(Data provided)
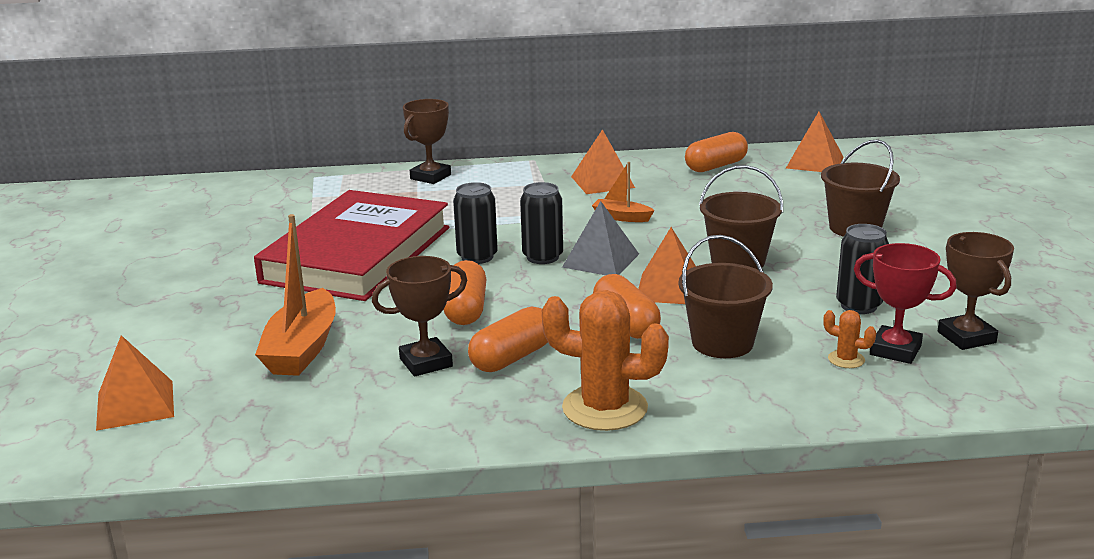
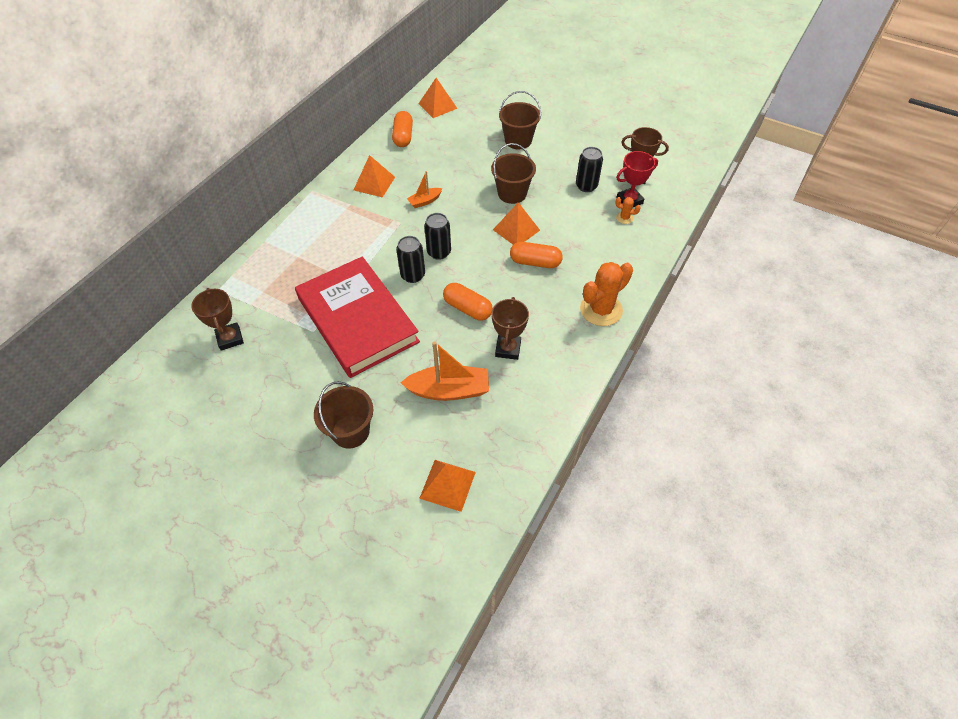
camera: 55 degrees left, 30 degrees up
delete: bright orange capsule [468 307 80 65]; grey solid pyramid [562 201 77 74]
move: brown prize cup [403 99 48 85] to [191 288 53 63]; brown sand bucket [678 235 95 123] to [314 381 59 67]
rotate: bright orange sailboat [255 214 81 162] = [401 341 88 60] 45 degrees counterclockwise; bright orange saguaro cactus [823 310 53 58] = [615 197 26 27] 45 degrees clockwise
(End Data provided)
- **Work item**
Would you retype the listing above exactly, omitting its pictures?

- **Response**
camera: 55 degrees left, 30 degrees up
delete: bright orange capsule [468 307 80 65]; grey solid pyramid [562 201 77 74]
move: brown prize cup [403 99 48 85] to [191 288 53 63]; brown sand bucket [678 235 95 123] to [314 381 59 67]
rotate: bright orange sailboat [255 214 81 162] = [401 341 88 60] 45 degrees counterclockwise; bright orange saguaro cactus [823 310 53 58] = [615 197 26 27] 45 degrees clockwise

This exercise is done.